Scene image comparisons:
· · · ·

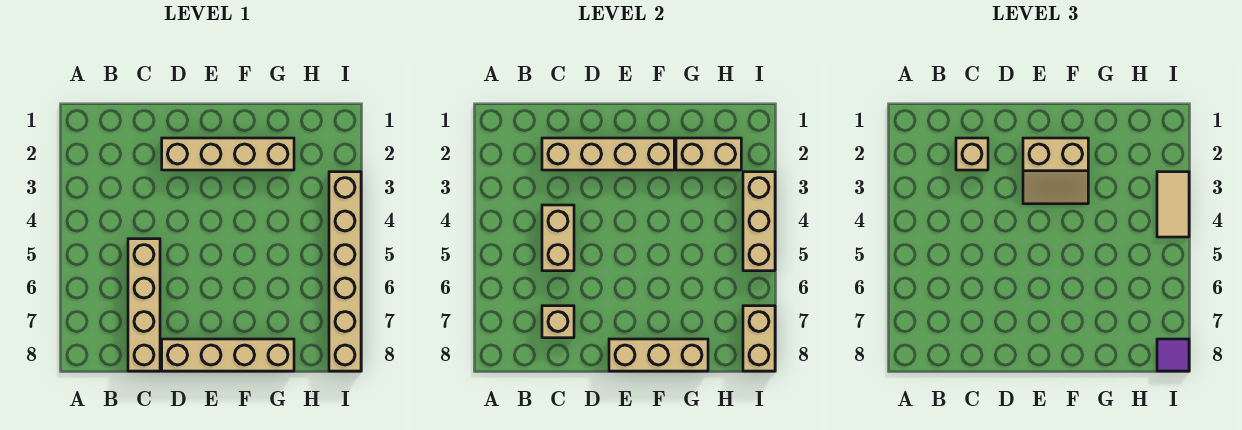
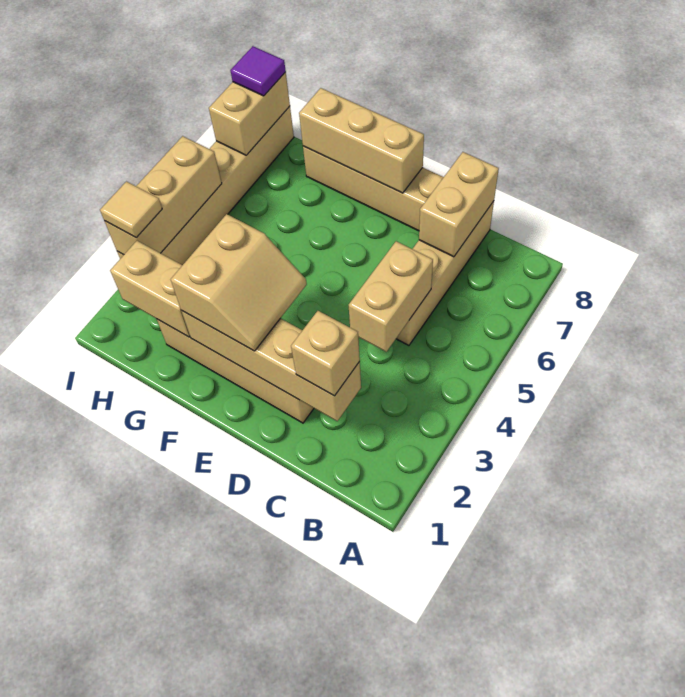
tan brick C7 level 2 -> tan brick C7:C8 level 2
tan slope E2:F3 level 3 top 2 -> tan slope E2:F3 level 3 top F
tan tile I3:I4 level 3 -> tan tile I3 level 3

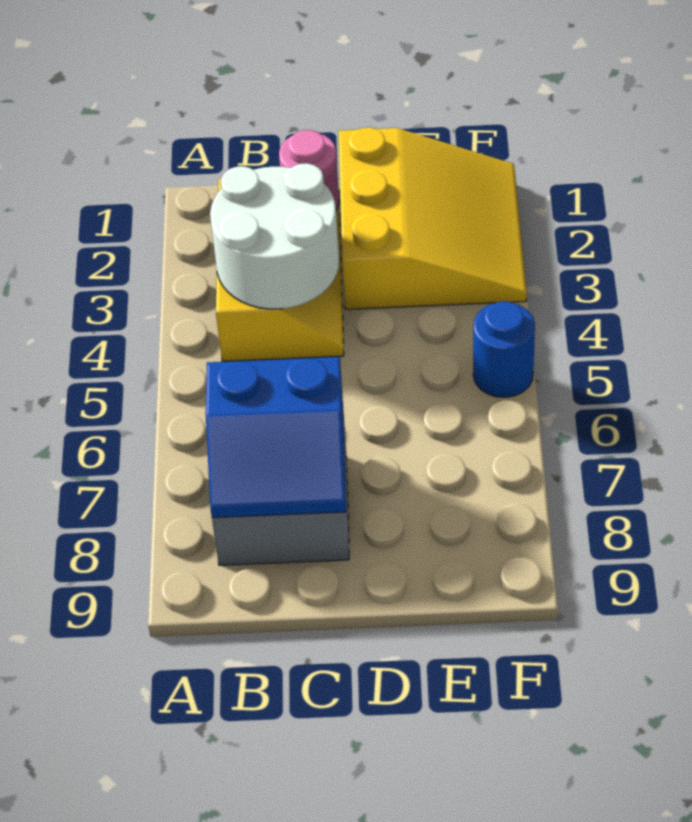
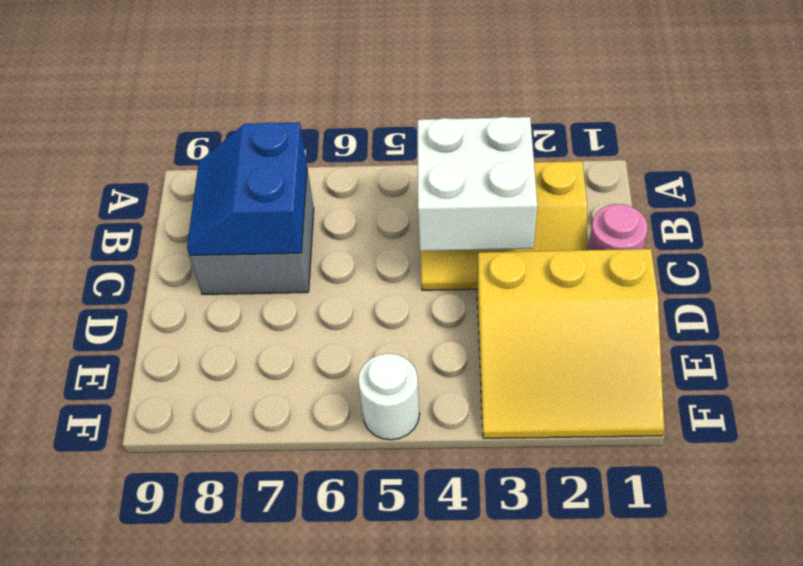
white round brick B3:C4 level 2 -> white brick B3:C4 level 2
blue round brick F5 level 1 -> white round brick F5 level 1

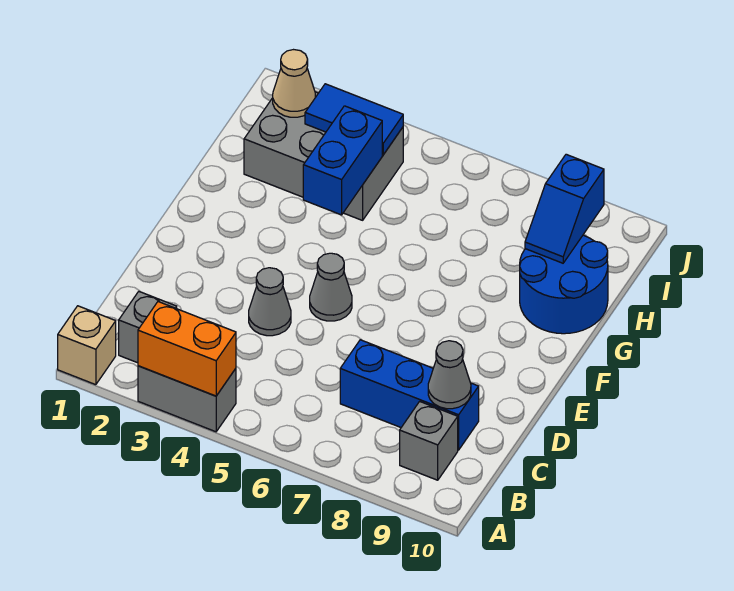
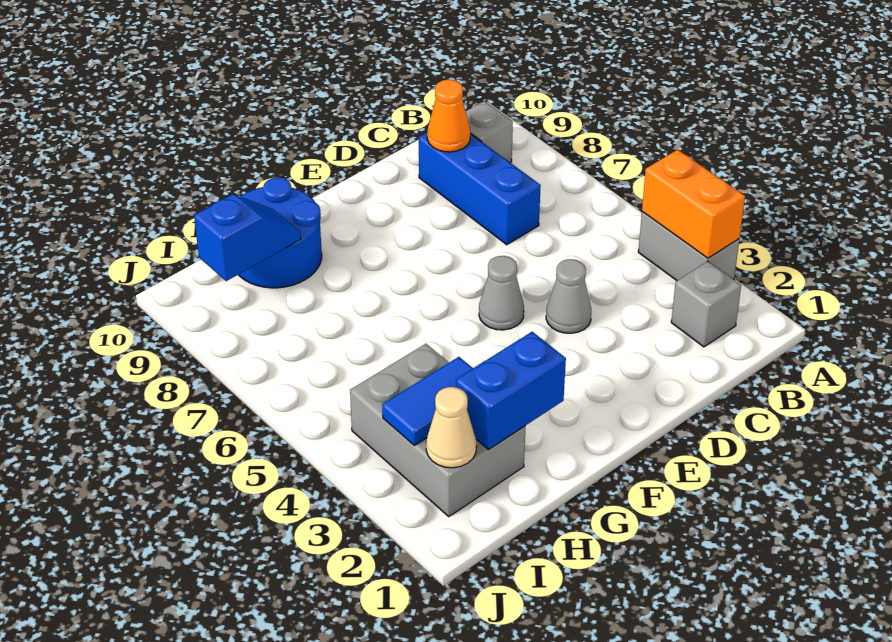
tan brick A1 level 1 -> none
grey cone C9 level 2 -> orange cone C9 level 2
blue brick G4:H4 level 2 -> blue brick G2:H2 level 2
blue tile I3:I4 level 2 -> blue tile H3:I3 level 2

· · · ·

WORK ITEM | Pictures are to be dropped, and the remaining data set down exactly.

REPLY TO THE EXERCISE |
tan brick C7 level 2 -> tan brick C7:C8 level 2
tan slope E2:F3 level 3 top 2 -> tan slope E2:F3 level 3 top F
tan tile I3:I4 level 3 -> tan tile I3 level 3

white round brick B3:C4 level 2 -> white brick B3:C4 level 2
blue round brick F5 level 1 -> white round brick F5 level 1

tan brick A1 level 1 -> none
grey cone C9 level 2 -> orange cone C9 level 2
blue brick G4:H4 level 2 -> blue brick G2:H2 level 2
blue tile I3:I4 level 2 -> blue tile H3:I3 level 2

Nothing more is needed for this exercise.